- Action item
Every line of the material needs an exact copy, apart from the images.

- Dataset entries
--------
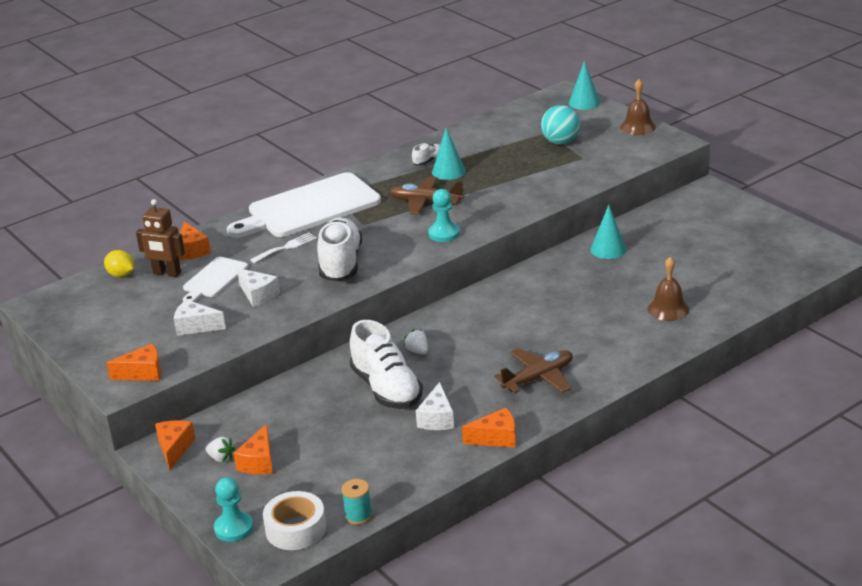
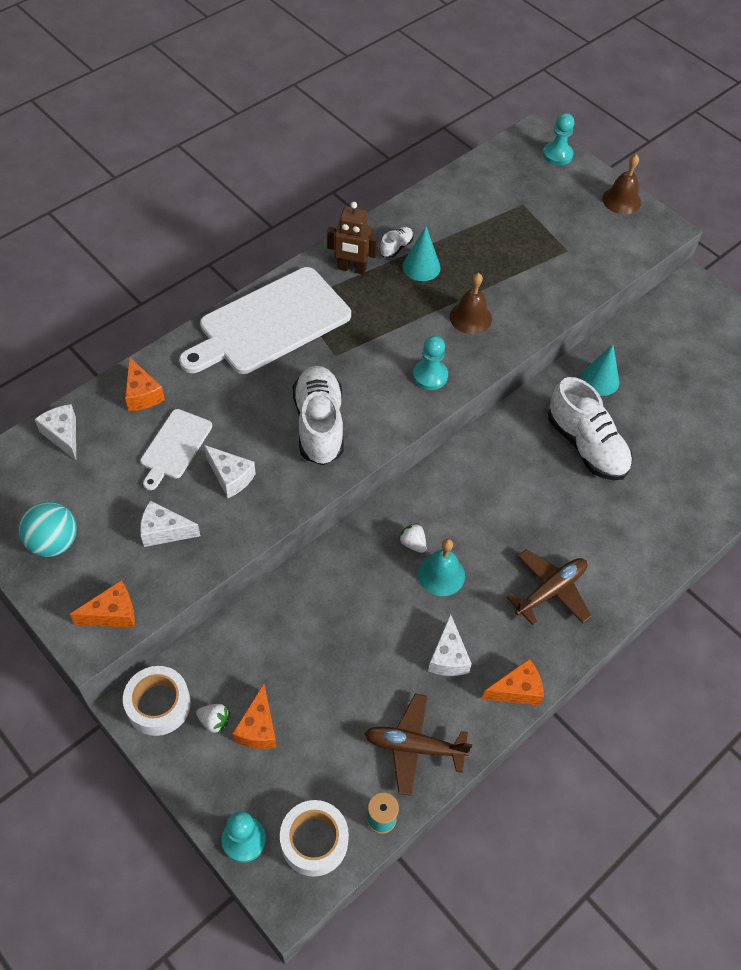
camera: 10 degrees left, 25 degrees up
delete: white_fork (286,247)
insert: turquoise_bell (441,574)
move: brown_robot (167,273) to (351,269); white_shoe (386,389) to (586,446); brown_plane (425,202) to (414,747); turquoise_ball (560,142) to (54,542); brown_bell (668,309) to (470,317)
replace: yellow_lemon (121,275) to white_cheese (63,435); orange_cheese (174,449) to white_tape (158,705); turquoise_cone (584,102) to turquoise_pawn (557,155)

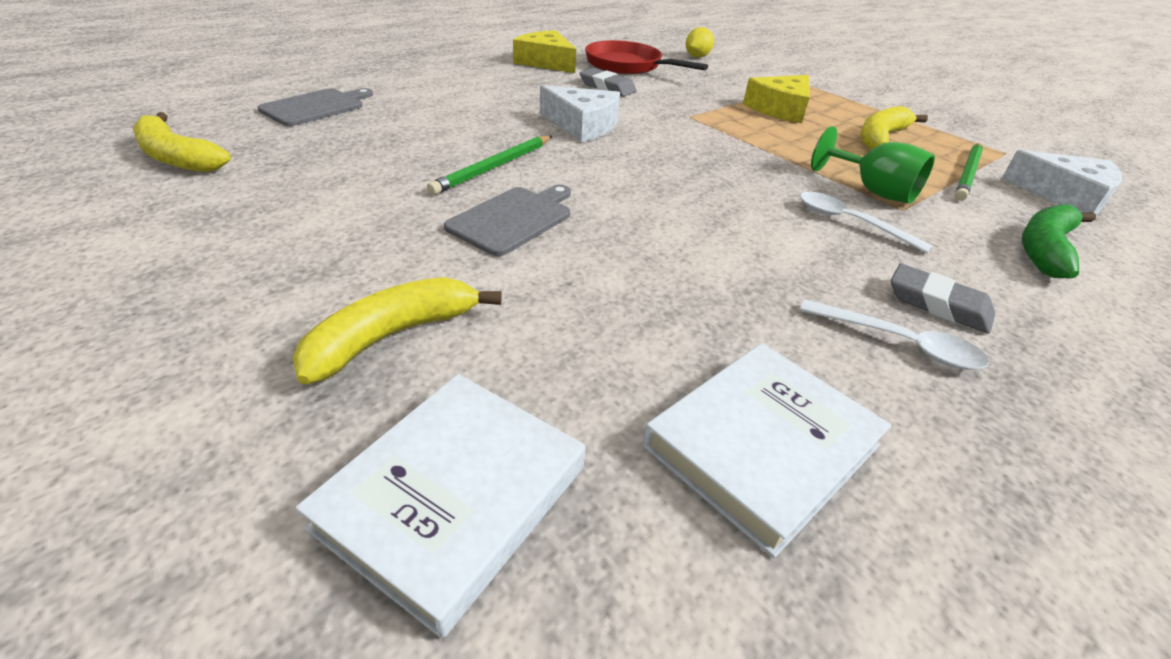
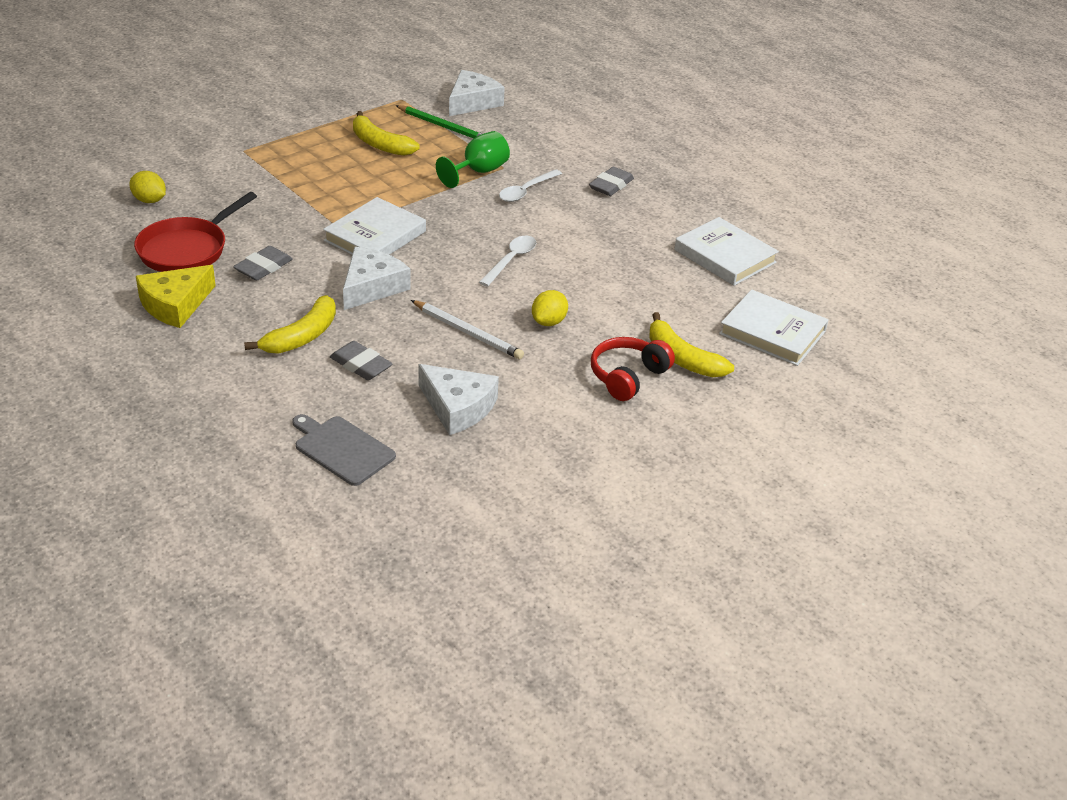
camera: 90 degrees left, 0 degrees up
delete: yellow_cheese (780,109); green_banana (1045,250)
insert: white_book (375,236); grey_eraser (361,365); white_cheese (458,407); red_headphones (628,377)
move: yellow_banana (177,157) to (302,336); white_spoon (900,343) to (511,260)
replace: grey_cutting_board (513,219) to yellow_lemon (549,322)
recolor: green_pencil (494,167) to white_pencil (468,332)

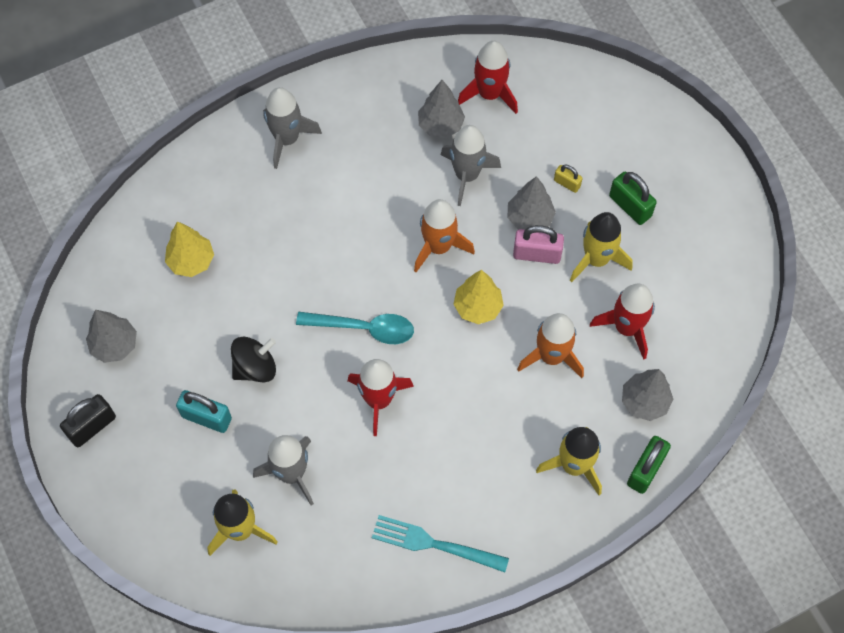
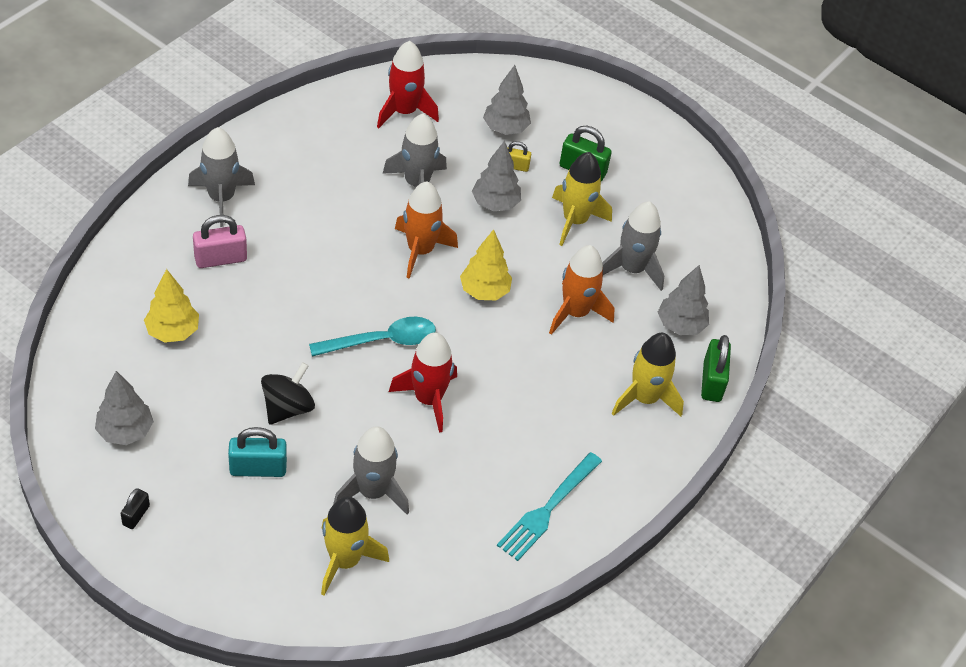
camera: 30 degrees left, 15 degrees down
move: grey_tree (440,125) to (505,128); pink_padlock (537,254) to (220,259)
recolor: red_rocket (626,327) to grey_rocket (632,269)
rotate: turquoise_fork (434,544) = (548,509) 45 degrees counterclockwise
resize: black_padlock (92,426) = (136,515) x0.58

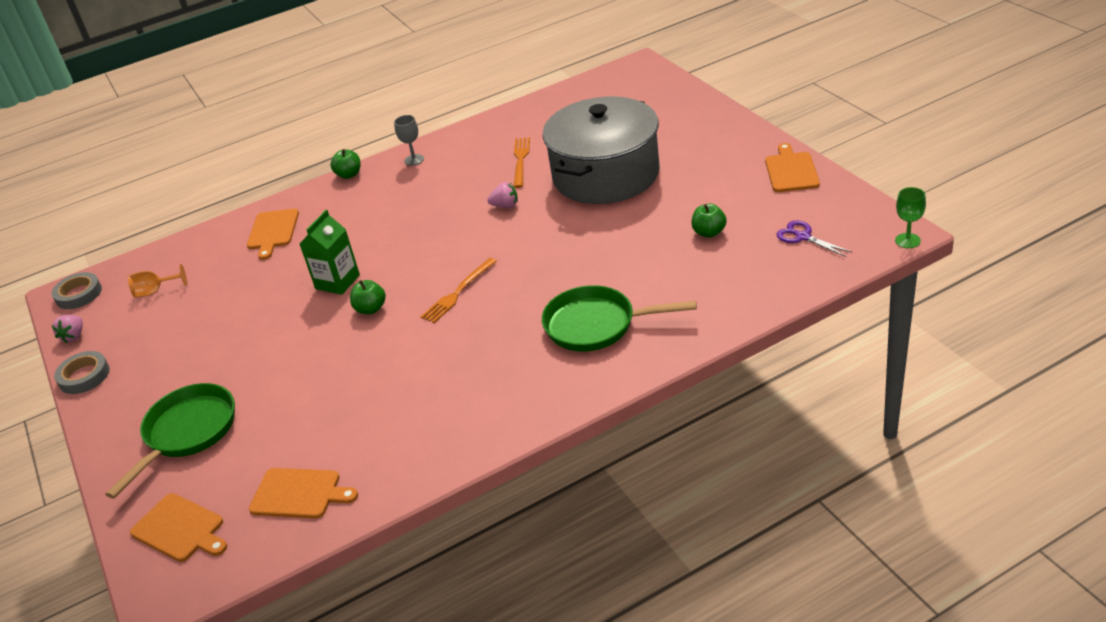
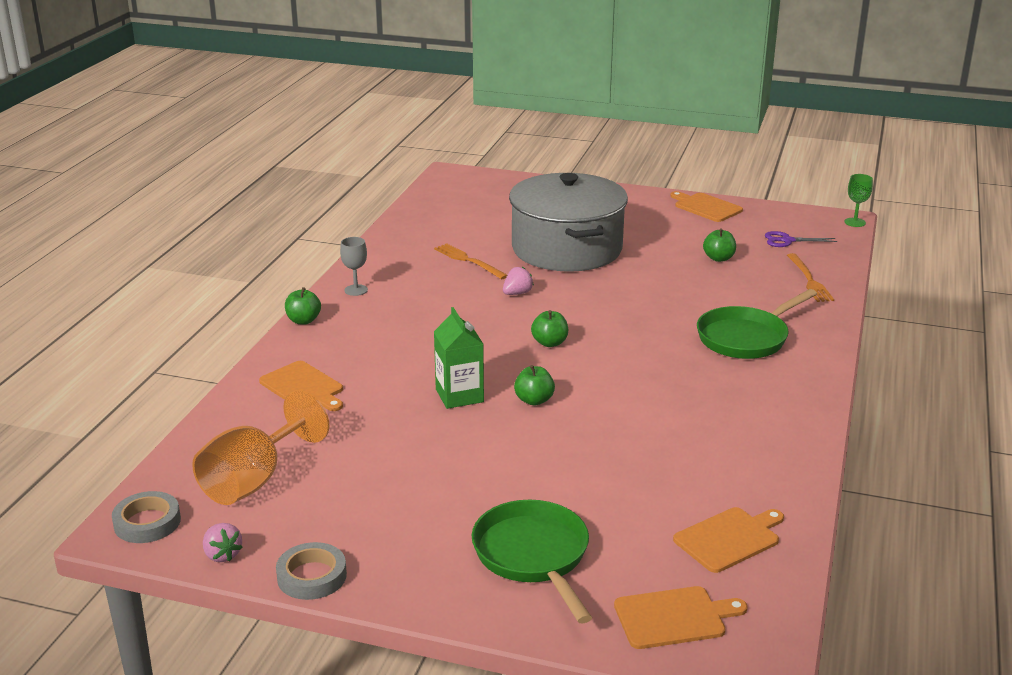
camera: 50 degrees left, 10 degrees down
insert: green_apple (549,343)
move: orange_fork (458,292) to (809,280)
resize: orange_goblet (155,291) = (254,480) x1.98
--------
- Exercise output
camera: 10 degrees left, 25 degrees up
delete: white_fork (286,247)
insert: turquoise_bell (441,574)
move: brown_robot (167,273) to (351,269); white_shoe (386,389) to (586,446); brown_plane (425,202) to (414,747); turquoise_ball (560,142) to (54,542); brown_bell (668,309) to (470,317)
replace: yellow_lemon (121,275) to white_cheese (63,435); orange_cheese (174,449) to white_tape (158,705); turquoise_cone (584,102) to turquoise_pawn (557,155)

camera: 90 degrees left, 0 degrees up
delete: yellow_cheese (780,109); green_banana (1045,250)
insert: white_book (375,236); grey_eraser (361,365); white_cheese (458,407); red_headphones (628,377)
move: yellow_banana (177,157) to (302,336); white_spoon (900,343) to (511,260)
replace: grey_cutting_board (513,219) to yellow_lemon (549,322)
recolor: green_pencil (494,167) to white_pencil (468,332)

camera: 30 degrees left, 15 degrees down
move: grey_tree (440,125) to (505,128); pink_padlock (537,254) to (220,259)
recolor: red_rocket (626,327) to grey_rocket (632,269)
rotate: turquoise_fork (434,544) = (548,509) 45 degrees counterclockwise
resize: black_padlock (92,426) = (136,515) x0.58

camera: 50 degrees left, 10 degrees down
insert: green_apple (549,343)
move: orange_fork (458,292) to (809,280)
resize: orange_goblet (155,291) = (254,480) x1.98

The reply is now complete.